## WHAT THIS TASK INVOLVES
Skipping all pictures, print exactly the lines below from the one with "J2 pin 1: +3V3 -> GND" through the final line.

## Modification records
=== Begin Enclosure ===
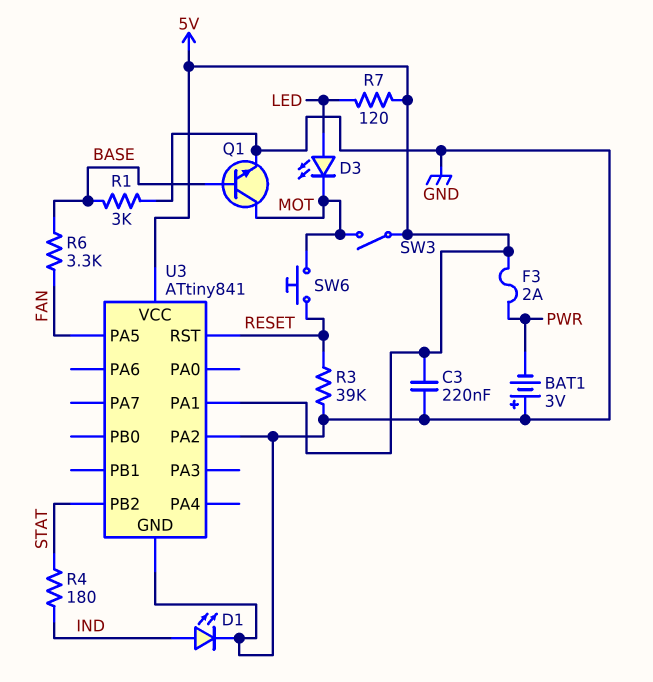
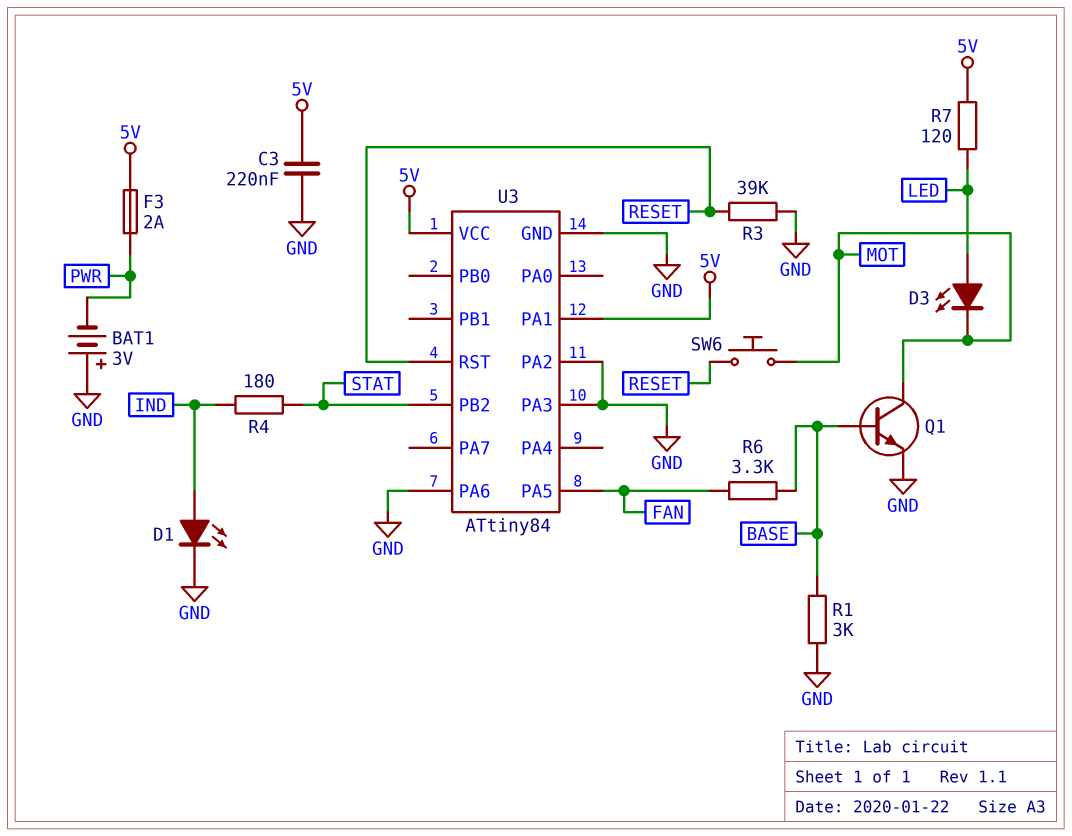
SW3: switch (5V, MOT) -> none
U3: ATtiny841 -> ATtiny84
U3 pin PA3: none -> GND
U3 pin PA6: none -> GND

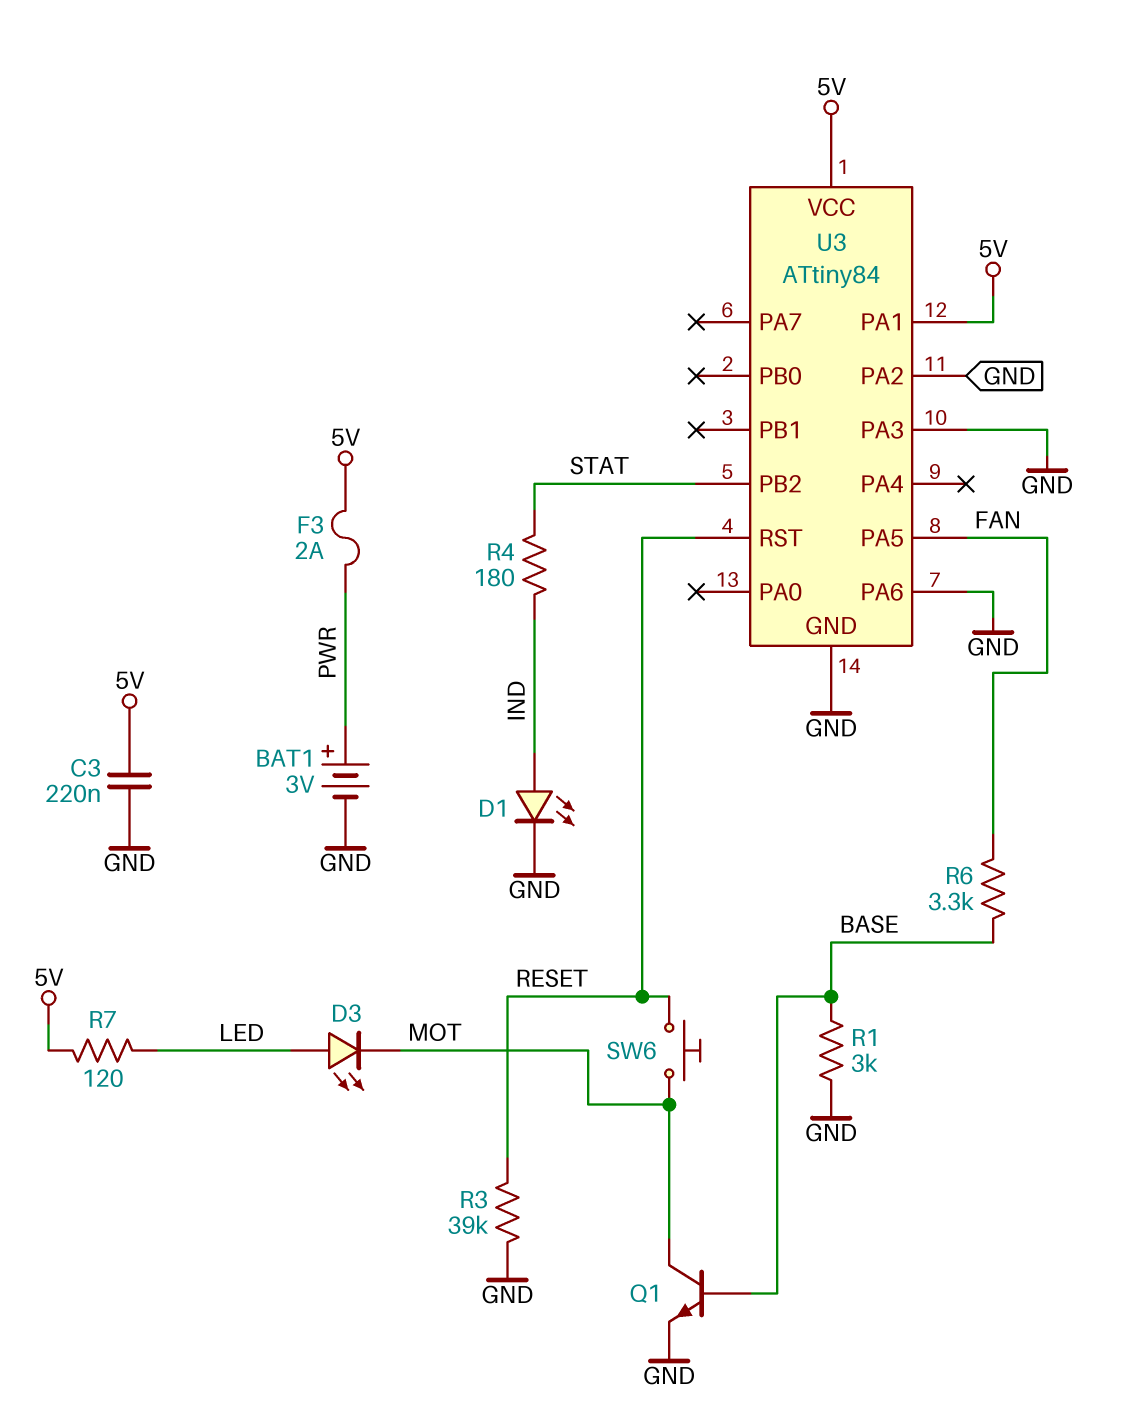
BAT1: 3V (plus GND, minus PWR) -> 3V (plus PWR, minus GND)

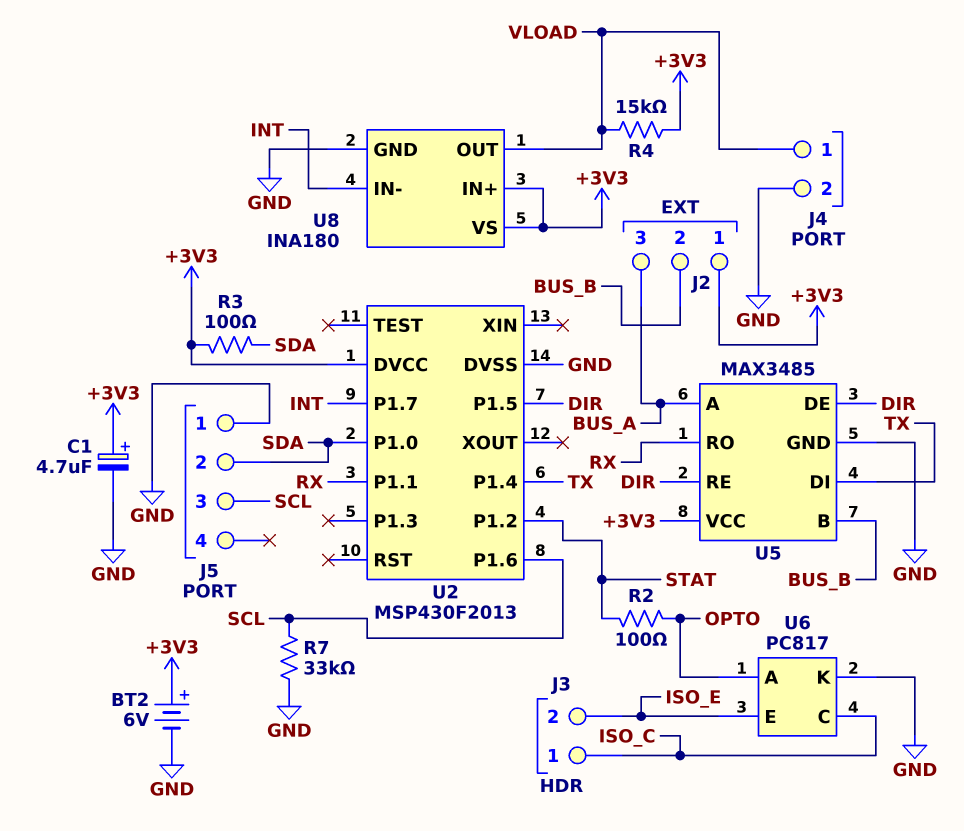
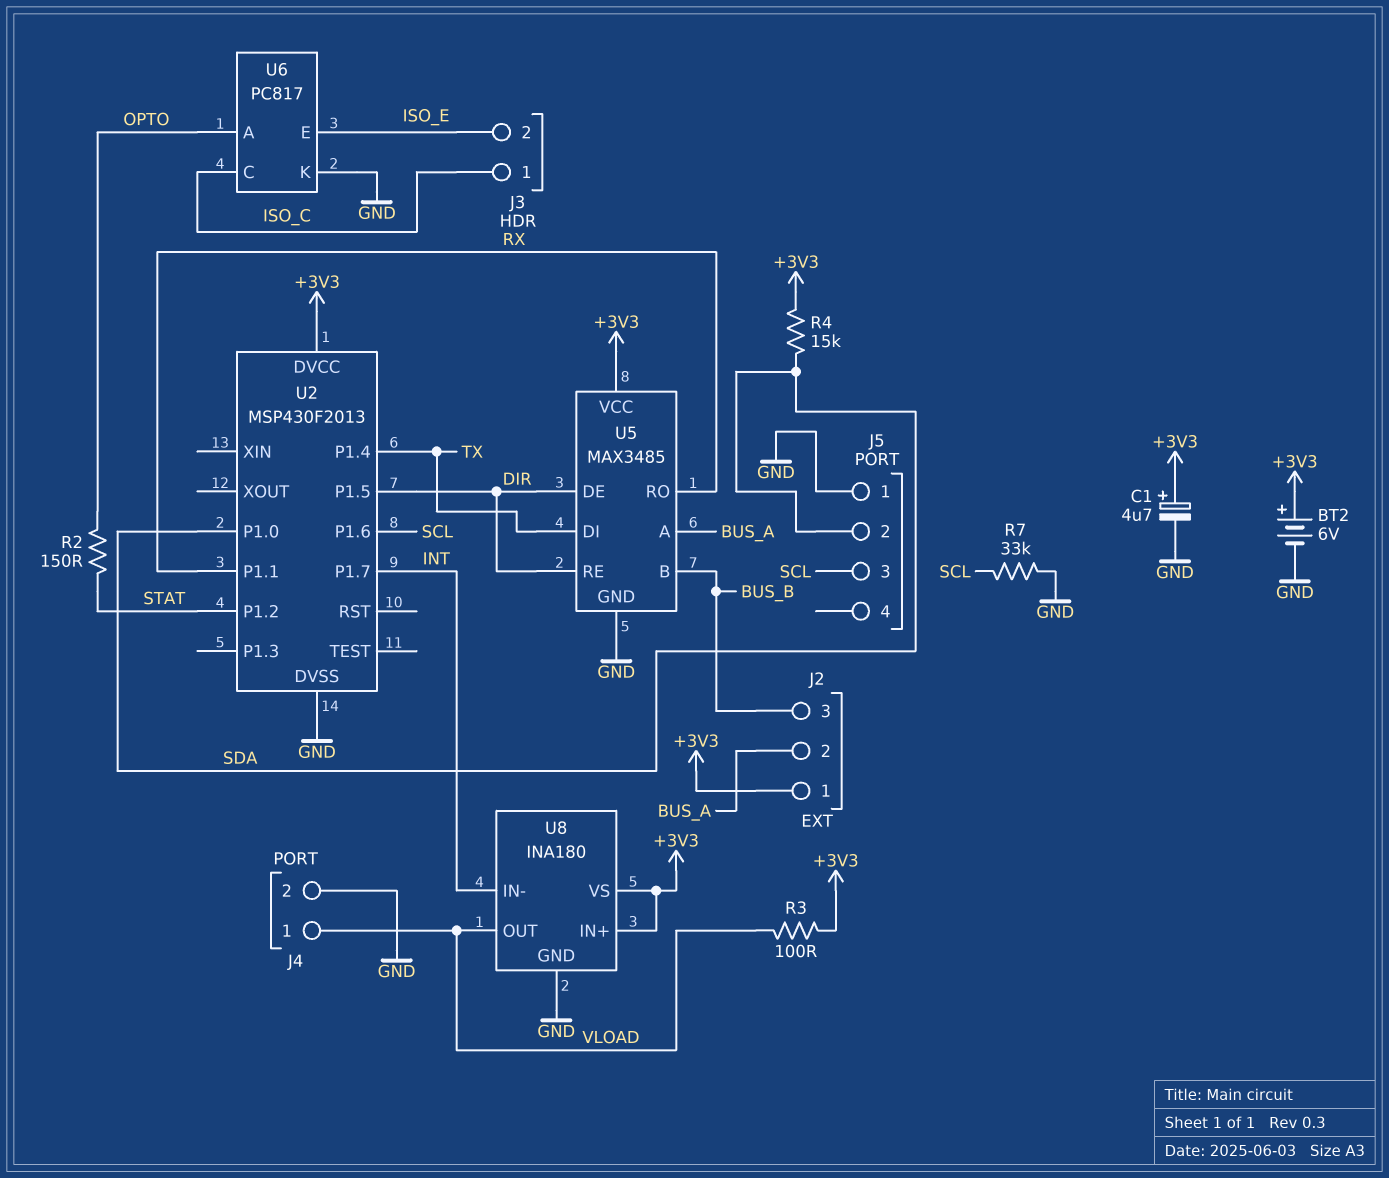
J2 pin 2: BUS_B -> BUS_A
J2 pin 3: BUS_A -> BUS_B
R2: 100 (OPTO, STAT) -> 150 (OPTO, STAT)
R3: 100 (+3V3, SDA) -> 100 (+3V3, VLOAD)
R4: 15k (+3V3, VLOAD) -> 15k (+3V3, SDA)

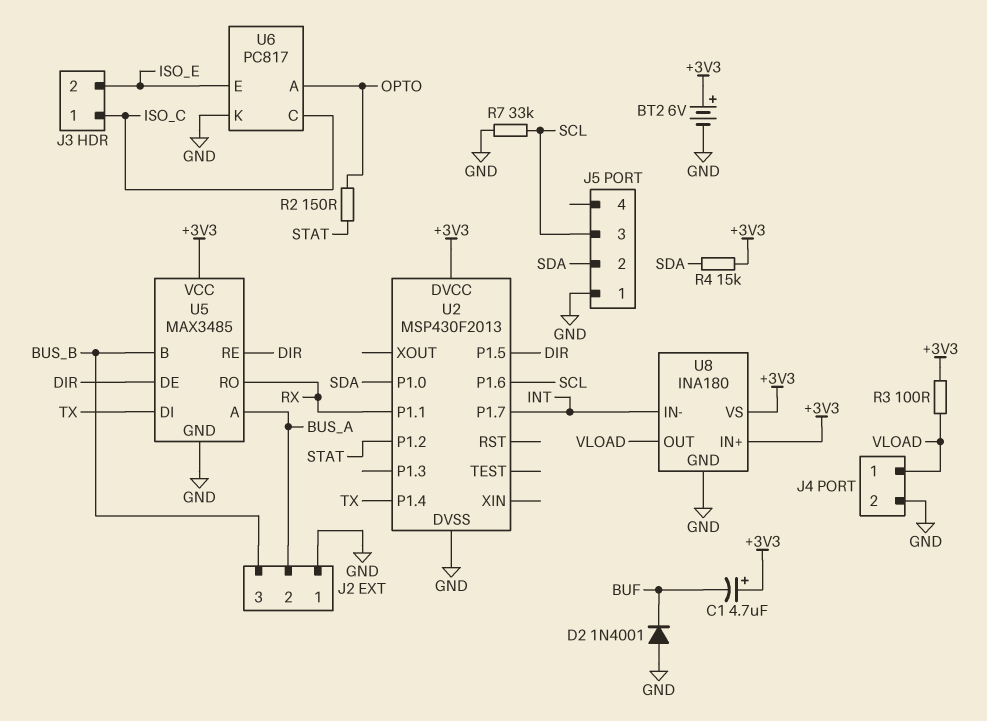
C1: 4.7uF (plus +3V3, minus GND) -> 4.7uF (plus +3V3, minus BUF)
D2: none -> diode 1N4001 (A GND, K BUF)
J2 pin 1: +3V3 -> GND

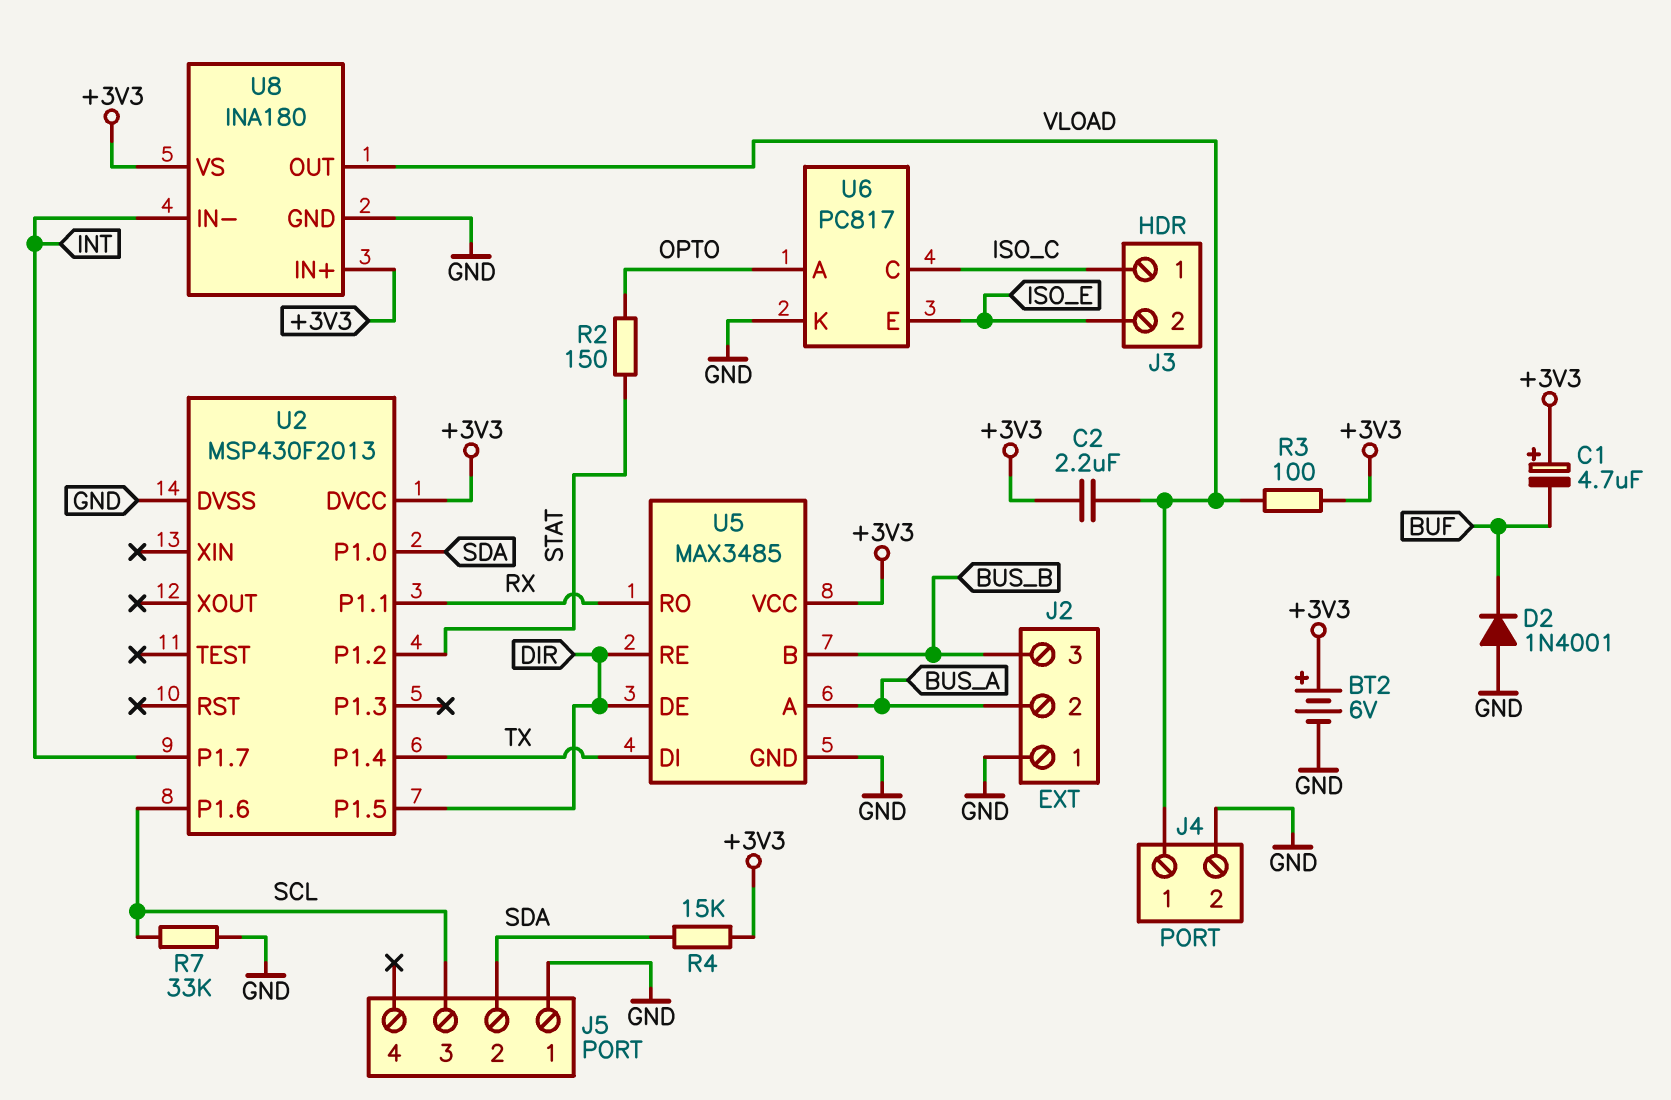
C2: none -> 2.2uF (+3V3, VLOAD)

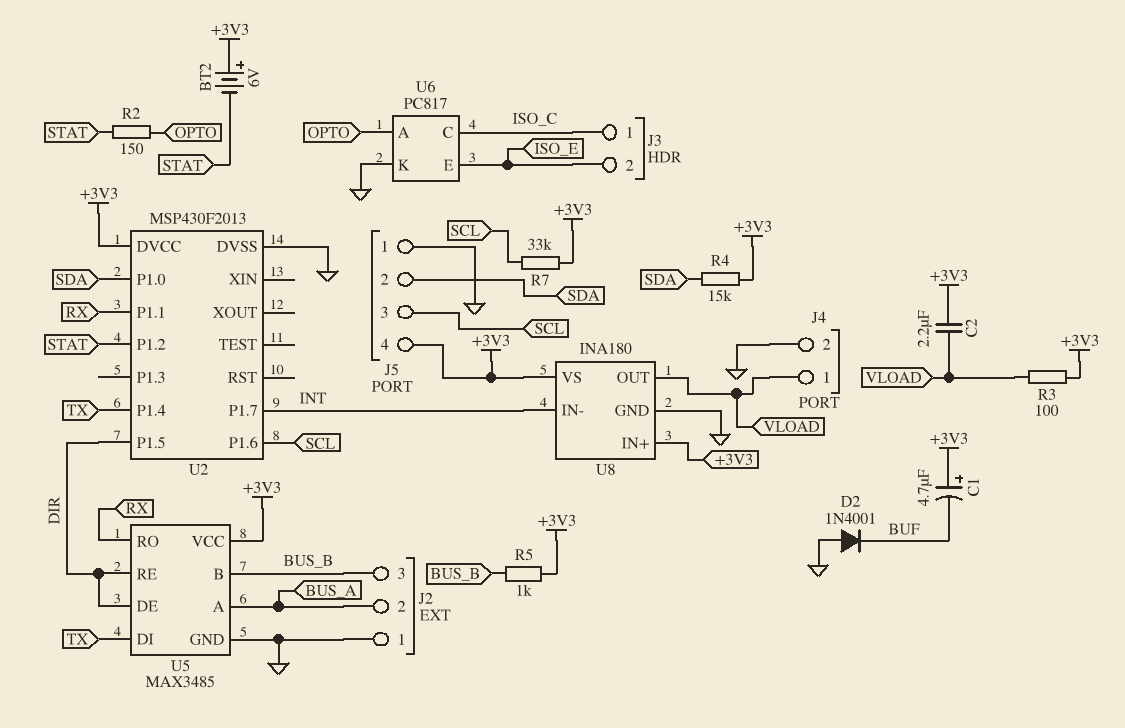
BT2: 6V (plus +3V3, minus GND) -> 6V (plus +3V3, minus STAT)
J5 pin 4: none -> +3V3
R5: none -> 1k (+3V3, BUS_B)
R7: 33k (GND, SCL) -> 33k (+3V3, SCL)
=== End Enclosure ===
## RESULT
J2 pin 1: +3V3 -> GND

C2: none -> 2.2uF (+3V3, VLOAD)

BT2: 6V (plus +3V3, minus GND) -> 6V (plus +3V3, minus STAT)
J5 pin 4: none -> +3V3
R5: none -> 1k (+3V3, BUS_B)
R7: 33k (GND, SCL) -> 33k (+3V3, SCL)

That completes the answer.